## DESCRIPTION OF THE TASK
Would you quote every entry exactly, dropping only the pictures?
Top of AVAILABLE DATA
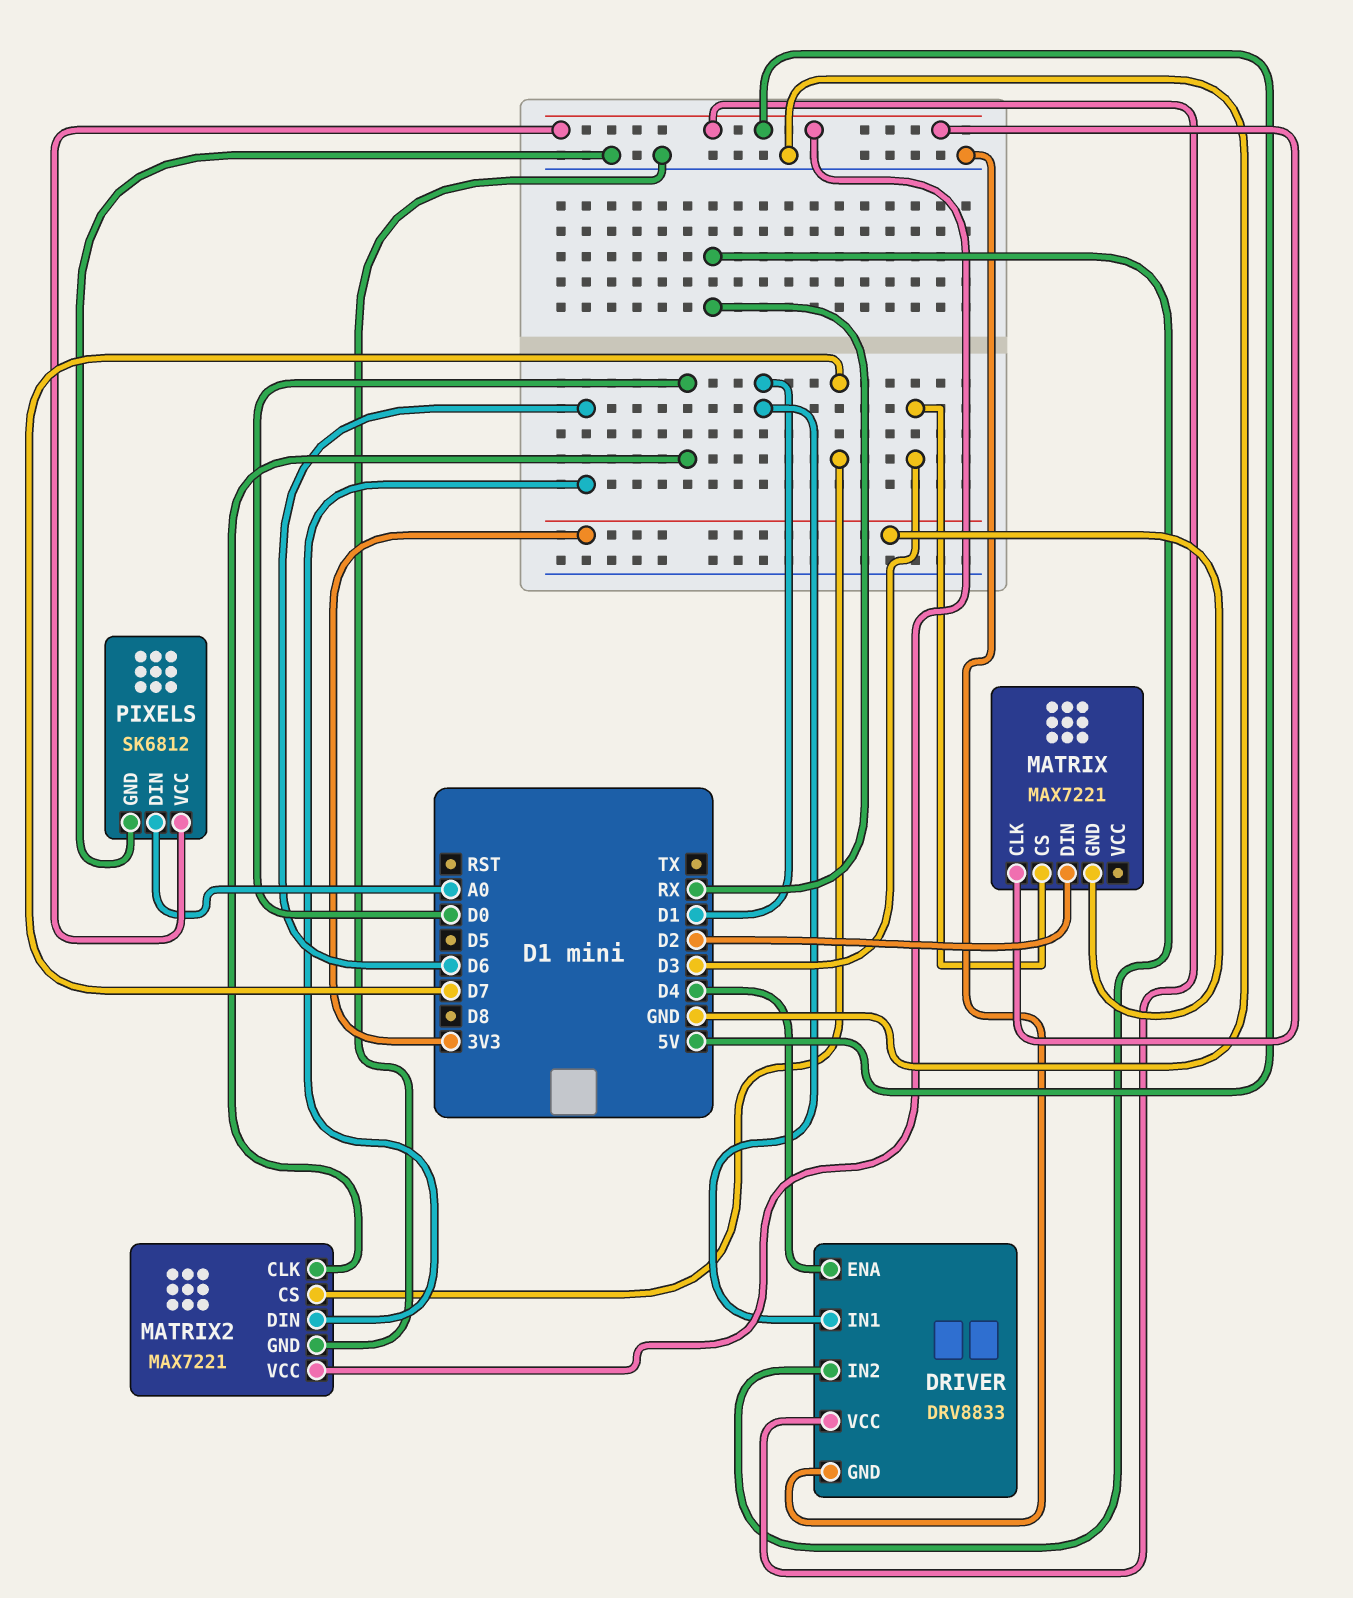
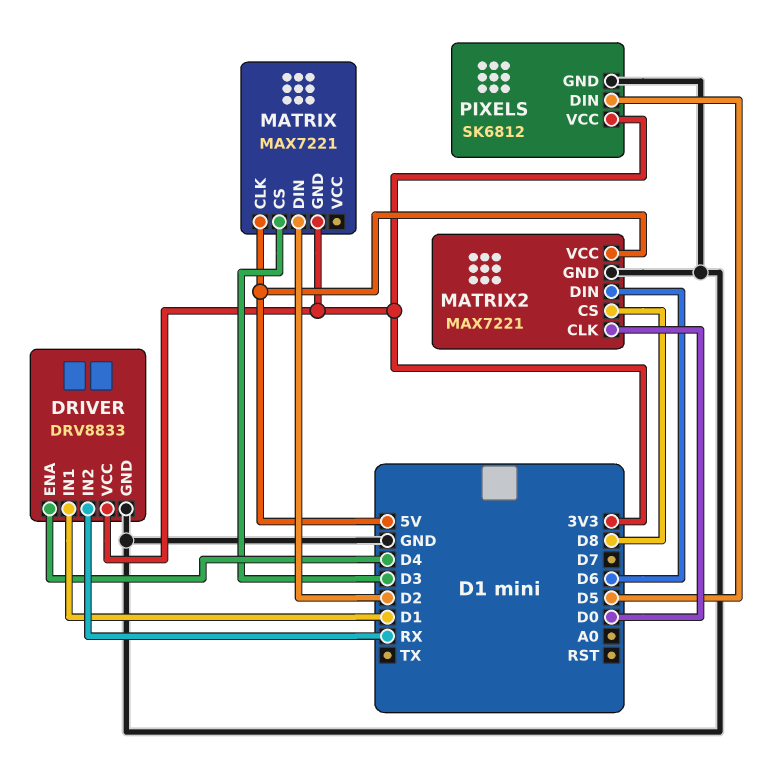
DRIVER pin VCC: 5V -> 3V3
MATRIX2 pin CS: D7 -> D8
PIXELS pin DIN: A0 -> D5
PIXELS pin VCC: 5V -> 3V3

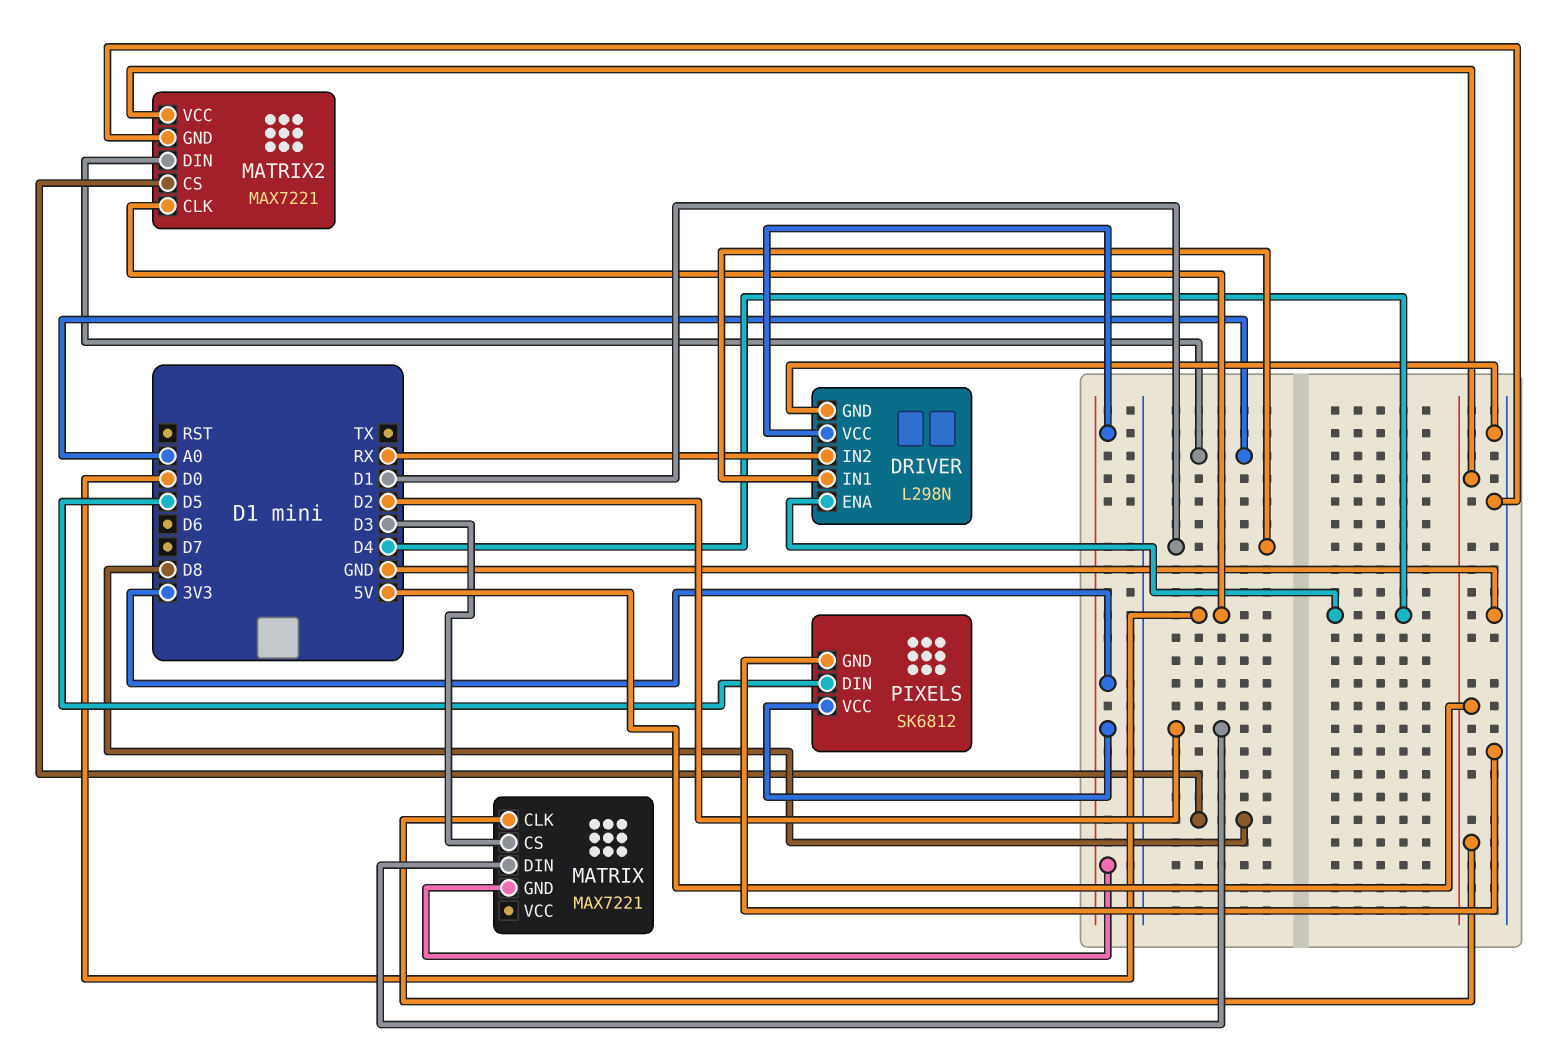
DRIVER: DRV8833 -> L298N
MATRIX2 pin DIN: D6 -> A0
Bottom of AVAILABLE DATA
## SOLUTION TO THIS TASK
DRIVER pin VCC: 5V -> 3V3
MATRIX2 pin CS: D7 -> D8
PIXELS pin DIN: A0 -> D5
PIXELS pin VCC: 5V -> 3V3

DRIVER: DRV8833 -> L298N
MATRIX2 pin DIN: D6 -> A0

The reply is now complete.